Nothing in the listing below should be skipped, so transcribe it all exactly.

## WORKING DATA
------------------------

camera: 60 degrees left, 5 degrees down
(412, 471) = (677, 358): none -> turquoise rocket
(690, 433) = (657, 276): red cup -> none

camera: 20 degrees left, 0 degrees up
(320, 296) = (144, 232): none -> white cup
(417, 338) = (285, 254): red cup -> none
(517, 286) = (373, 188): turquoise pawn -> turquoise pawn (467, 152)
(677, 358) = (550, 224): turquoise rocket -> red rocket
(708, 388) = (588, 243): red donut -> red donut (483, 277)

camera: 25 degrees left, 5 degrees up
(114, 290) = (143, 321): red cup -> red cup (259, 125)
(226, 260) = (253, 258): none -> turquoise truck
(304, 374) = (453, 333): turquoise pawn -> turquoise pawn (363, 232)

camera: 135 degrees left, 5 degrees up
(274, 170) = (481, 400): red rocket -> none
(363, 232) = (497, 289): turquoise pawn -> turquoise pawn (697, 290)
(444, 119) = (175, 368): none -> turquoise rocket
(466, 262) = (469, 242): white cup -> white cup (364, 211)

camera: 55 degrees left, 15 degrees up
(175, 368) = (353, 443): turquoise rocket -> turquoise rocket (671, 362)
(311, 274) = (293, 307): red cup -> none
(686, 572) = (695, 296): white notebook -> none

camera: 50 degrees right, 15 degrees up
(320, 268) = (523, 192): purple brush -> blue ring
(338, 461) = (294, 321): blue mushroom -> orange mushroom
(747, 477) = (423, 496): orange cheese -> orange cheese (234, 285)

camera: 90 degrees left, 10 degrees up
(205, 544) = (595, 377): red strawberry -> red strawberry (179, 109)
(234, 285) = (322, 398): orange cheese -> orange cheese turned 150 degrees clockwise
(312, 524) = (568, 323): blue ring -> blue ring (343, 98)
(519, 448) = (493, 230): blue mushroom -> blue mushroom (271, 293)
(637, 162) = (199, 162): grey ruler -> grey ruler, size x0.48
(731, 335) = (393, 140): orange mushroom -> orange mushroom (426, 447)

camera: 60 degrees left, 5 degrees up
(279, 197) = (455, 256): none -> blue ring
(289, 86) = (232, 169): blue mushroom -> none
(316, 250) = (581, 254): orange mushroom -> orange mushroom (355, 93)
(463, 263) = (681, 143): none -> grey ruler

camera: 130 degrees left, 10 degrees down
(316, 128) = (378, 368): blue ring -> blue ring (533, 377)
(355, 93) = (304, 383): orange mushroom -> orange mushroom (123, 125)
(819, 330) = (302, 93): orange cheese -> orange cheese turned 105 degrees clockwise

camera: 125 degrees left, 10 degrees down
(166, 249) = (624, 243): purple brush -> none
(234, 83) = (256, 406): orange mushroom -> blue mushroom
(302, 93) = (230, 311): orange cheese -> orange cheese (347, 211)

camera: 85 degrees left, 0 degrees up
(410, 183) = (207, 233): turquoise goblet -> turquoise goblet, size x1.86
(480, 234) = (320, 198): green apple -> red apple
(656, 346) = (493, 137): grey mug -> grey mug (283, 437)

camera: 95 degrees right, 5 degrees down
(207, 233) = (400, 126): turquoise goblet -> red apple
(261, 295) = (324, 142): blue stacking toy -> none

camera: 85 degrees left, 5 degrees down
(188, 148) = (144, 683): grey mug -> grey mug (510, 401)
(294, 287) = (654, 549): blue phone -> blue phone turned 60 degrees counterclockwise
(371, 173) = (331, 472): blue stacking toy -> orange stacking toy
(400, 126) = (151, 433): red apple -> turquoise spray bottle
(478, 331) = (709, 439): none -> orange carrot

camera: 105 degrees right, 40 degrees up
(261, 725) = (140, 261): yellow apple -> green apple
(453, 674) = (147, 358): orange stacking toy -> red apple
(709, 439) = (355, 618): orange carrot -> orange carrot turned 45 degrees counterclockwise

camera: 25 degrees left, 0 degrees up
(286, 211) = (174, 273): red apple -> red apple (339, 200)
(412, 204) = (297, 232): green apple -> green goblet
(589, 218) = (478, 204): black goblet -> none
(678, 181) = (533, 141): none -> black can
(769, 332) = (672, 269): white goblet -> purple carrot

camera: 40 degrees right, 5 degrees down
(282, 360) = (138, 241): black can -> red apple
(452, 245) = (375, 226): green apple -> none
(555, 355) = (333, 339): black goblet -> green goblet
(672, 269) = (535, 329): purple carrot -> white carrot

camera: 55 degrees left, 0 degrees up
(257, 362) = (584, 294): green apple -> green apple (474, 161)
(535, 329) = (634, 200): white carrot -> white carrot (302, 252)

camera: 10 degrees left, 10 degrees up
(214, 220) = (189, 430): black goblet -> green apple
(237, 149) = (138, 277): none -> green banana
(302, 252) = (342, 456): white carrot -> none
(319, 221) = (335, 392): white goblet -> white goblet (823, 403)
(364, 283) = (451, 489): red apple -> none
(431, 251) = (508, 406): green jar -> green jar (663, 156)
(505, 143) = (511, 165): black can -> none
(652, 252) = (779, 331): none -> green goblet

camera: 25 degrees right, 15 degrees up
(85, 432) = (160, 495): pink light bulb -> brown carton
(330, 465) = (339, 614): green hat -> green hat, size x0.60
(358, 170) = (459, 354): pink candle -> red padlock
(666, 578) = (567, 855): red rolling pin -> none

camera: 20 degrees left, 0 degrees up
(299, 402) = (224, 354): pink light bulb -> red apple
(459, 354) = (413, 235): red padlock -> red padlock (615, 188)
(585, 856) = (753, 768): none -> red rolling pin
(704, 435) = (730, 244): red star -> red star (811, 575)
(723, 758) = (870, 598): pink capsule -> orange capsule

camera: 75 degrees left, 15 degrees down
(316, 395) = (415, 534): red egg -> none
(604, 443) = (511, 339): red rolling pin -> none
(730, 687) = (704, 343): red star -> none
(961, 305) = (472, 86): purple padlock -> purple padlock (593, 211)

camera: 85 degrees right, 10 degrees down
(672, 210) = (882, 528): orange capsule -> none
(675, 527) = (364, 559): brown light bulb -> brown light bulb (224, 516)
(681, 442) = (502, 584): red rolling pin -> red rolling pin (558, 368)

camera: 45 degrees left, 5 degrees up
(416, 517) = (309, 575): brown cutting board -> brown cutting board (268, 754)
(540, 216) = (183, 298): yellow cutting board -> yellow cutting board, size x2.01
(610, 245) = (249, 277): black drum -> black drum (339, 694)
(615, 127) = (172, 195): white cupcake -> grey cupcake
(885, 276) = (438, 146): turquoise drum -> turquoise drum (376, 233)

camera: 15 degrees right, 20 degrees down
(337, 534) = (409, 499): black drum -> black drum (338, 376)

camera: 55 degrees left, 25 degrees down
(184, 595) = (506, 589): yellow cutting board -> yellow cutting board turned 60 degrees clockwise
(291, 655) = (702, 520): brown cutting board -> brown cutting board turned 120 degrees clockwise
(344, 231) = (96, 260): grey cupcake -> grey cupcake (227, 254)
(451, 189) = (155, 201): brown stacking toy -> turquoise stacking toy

------------------------

## YOUR RESPONSE
camera: 60 degrees left, 5 degrees down
(412, 471) = (677, 358): none -> turquoise rocket
(690, 433) = (657, 276): red cup -> none

camera: 20 degrees left, 0 degrees up
(320, 296) = (144, 232): none -> white cup
(417, 338) = (285, 254): red cup -> none
(517, 286) = (373, 188): turquoise pawn -> turquoise pawn (467, 152)
(677, 358) = (550, 224): turquoise rocket -> red rocket
(708, 388) = (588, 243): red donut -> red donut (483, 277)

camera: 25 degrees left, 5 degrees up
(114, 290) = (143, 321): red cup -> red cup (259, 125)
(226, 260) = (253, 258): none -> turquoise truck
(304, 374) = (453, 333): turquoise pawn -> turquoise pawn (363, 232)

camera: 135 degrees left, 5 degrees up
(274, 170) = (481, 400): red rocket -> none
(363, 232) = (497, 289): turquoise pawn -> turquoise pawn (697, 290)
(444, 119) = (175, 368): none -> turquoise rocket
(466, 262) = (469, 242): white cup -> white cup (364, 211)

camera: 55 degrees left, 15 degrees up
(175, 368) = (353, 443): turquoise rocket -> turquoise rocket (671, 362)
(311, 274) = (293, 307): red cup -> none
(686, 572) = (695, 296): white notebook -> none

camera: 50 degrees right, 15 degrees up
(320, 268) = (523, 192): purple brush -> blue ring
(338, 461) = (294, 321): blue mushroom -> orange mushroom
(747, 477) = (423, 496): orange cheese -> orange cheese (234, 285)

camera: 90 degrees left, 10 degrees up
(205, 544) = (595, 377): red strawberry -> red strawberry (179, 109)
(234, 285) = (322, 398): orange cheese -> orange cheese turned 150 degrees clockwise
(312, 524) = (568, 323): blue ring -> blue ring (343, 98)
(519, 448) = (493, 230): blue mushroom -> blue mushroom (271, 293)
(637, 162) = (199, 162): grey ruler -> grey ruler, size x0.48
(731, 335) = (393, 140): orange mushroom -> orange mushroom (426, 447)

camera: 60 degrees left, 5 degrees up
(279, 197) = (455, 256): none -> blue ring
(289, 86) = (232, 169): blue mushroom -> none
(316, 250) = (581, 254): orange mushroom -> orange mushroom (355, 93)
(463, 263) = (681, 143): none -> grey ruler

camera: 130 degrees left, 10 degrees down
(316, 128) = (378, 368): blue ring -> blue ring (533, 377)
(355, 93) = (304, 383): orange mushroom -> orange mushroom (123, 125)
(819, 330) = (302, 93): orange cheese -> orange cheese turned 105 degrees clockwise

camera: 125 degrees left, 10 degrees down
(166, 249) = (624, 243): purple brush -> none
(234, 83) = (256, 406): orange mushroom -> blue mushroom
(302, 93) = (230, 311): orange cheese -> orange cheese (347, 211)

camera: 85 degrees left, 0 degrees up
(410, 183) = (207, 233): turquoise goblet -> turquoise goblet, size x1.86
(480, 234) = (320, 198): green apple -> red apple
(656, 346) = (493, 137): grey mug -> grey mug (283, 437)

camera: 95 degrees right, 5 degrees down
(207, 233) = (400, 126): turquoise goblet -> red apple
(261, 295) = (324, 142): blue stacking toy -> none

camera: 85 degrees left, 5 degrees down
(188, 148) = (144, 683): grey mug -> grey mug (510, 401)
(294, 287) = (654, 549): blue phone -> blue phone turned 60 degrees counterclockwise
(371, 173) = (331, 472): blue stacking toy -> orange stacking toy
(400, 126) = (151, 433): red apple -> turquoise spray bottle
(478, 331) = (709, 439): none -> orange carrot

camera: 105 degrees right, 40 degrees up
(261, 725) = (140, 261): yellow apple -> green apple
(453, 674) = (147, 358): orange stacking toy -> red apple
(709, 439) = (355, 618): orange carrot -> orange carrot turned 45 degrees counterclockwise

camera: 25 degrees left, 0 degrees up
(286, 211) = (174, 273): red apple -> red apple (339, 200)
(412, 204) = (297, 232): green apple -> green goblet
(589, 218) = (478, 204): black goblet -> none
(678, 181) = (533, 141): none -> black can
(769, 332) = (672, 269): white goblet -> purple carrot

camera: 40 degrees right, 5 degrees down
(282, 360) = (138, 241): black can -> red apple
(452, 245) = (375, 226): green apple -> none
(555, 355) = (333, 339): black goblet -> green goblet
(672, 269) = (535, 329): purple carrot -> white carrot

camera: 55 degrees left, 0 degrees up
(257, 362) = (584, 294): green apple -> green apple (474, 161)
(535, 329) = (634, 200): white carrot -> white carrot (302, 252)

camera: 10 degrees left, 10 degrees up
(214, 220) = (189, 430): black goblet -> green apple
(237, 149) = (138, 277): none -> green banana
(302, 252) = (342, 456): white carrot -> none
(319, 221) = (335, 392): white goblet -> white goblet (823, 403)
(364, 283) = (451, 489): red apple -> none
(431, 251) = (508, 406): green jar -> green jar (663, 156)
(505, 143) = (511, 165): black can -> none
(652, 252) = (779, 331): none -> green goblet

camera: 25 degrees right, 15 degrees up
(85, 432) = (160, 495): pink light bulb -> brown carton
(330, 465) = (339, 614): green hat -> green hat, size x0.60
(358, 170) = (459, 354): pink candle -> red padlock
(666, 578) = (567, 855): red rolling pin -> none

camera: 20 degrees left, 0 degrees up
(299, 402) = (224, 354): pink light bulb -> red apple
(459, 354) = (413, 235): red padlock -> red padlock (615, 188)
(585, 856) = (753, 768): none -> red rolling pin
(704, 435) = (730, 244): red star -> red star (811, 575)
(723, 758) = (870, 598): pink capsule -> orange capsule

camera: 75 degrees left, 15 degrees down
(316, 395) = (415, 534): red egg -> none
(604, 443) = (511, 339): red rolling pin -> none
(730, 687) = (704, 343): red star -> none
(961, 305) = (472, 86): purple padlock -> purple padlock (593, 211)

camera: 85 degrees right, 10 degrees down
(672, 210) = (882, 528): orange capsule -> none
(675, 527) = (364, 559): brown light bulb -> brown light bulb (224, 516)
(681, 442) = (502, 584): red rolling pin -> red rolling pin (558, 368)

camera: 45 degrees left, 5 degrees up
(416, 517) = (309, 575): brown cutting board -> brown cutting board (268, 754)
(540, 216) = (183, 298): yellow cutting board -> yellow cutting board, size x2.01
(610, 245) = (249, 277): black drum -> black drum (339, 694)
(615, 127) = (172, 195): white cupcake -> grey cupcake
(885, 276) = (438, 146): turquoise drum -> turquoise drum (376, 233)

camera: 15 degrees right, 20 degrees down
(337, 534) = (409, 499): black drum -> black drum (338, 376)

camera: 55 degrees left, 25 degrees down
(184, 595) = (506, 589): yellow cutting board -> yellow cutting board turned 60 degrees clockwise
(291, 655) = (702, 520): brown cutting board -> brown cutting board turned 120 degrees clockwise
(344, 231) = (96, 260): grey cupcake -> grey cupcake (227, 254)
(451, 189) = (155, 201): brown stacking toy -> turquoise stacking toy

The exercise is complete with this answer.